## Data to examine:
· · · · ·
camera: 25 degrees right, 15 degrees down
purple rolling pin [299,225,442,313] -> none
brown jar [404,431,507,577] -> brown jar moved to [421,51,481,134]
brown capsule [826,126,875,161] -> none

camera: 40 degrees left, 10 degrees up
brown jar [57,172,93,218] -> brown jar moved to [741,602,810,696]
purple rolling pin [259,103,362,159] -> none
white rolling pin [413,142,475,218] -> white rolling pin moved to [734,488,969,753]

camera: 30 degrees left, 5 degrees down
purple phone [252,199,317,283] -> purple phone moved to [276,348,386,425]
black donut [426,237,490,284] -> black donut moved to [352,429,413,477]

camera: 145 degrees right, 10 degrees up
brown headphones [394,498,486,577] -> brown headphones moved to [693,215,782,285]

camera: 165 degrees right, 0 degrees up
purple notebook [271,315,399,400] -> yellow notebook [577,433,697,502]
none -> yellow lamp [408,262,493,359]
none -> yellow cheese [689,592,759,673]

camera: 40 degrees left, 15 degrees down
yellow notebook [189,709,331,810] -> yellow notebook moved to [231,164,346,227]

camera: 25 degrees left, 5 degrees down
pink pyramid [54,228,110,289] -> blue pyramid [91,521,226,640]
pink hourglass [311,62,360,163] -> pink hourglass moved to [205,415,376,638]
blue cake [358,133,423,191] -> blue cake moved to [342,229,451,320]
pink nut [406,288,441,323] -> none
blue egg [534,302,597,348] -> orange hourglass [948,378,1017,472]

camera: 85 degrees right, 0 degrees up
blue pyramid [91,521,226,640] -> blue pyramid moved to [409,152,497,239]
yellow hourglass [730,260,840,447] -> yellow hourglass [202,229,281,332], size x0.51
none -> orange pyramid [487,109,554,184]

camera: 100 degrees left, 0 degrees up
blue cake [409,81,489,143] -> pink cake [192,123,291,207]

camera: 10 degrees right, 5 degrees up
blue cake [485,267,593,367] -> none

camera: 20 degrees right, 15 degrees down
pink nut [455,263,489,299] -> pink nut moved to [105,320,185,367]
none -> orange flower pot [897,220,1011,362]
· · · · ·
## Work instruction:
Each line from the one holding "blue cake [409,81,489,143]" to the end of the entries is to be written out exactly. Skip every line before it.

## Your solution:
blue cake [409,81,489,143] -> pink cake [192,123,291,207]

camera: 10 degrees right, 5 degrees up
blue cake [485,267,593,367] -> none

camera: 20 degrees right, 15 degrees down
pink nut [455,263,489,299] -> pink nut moved to [105,320,185,367]
none -> orange flower pot [897,220,1011,362]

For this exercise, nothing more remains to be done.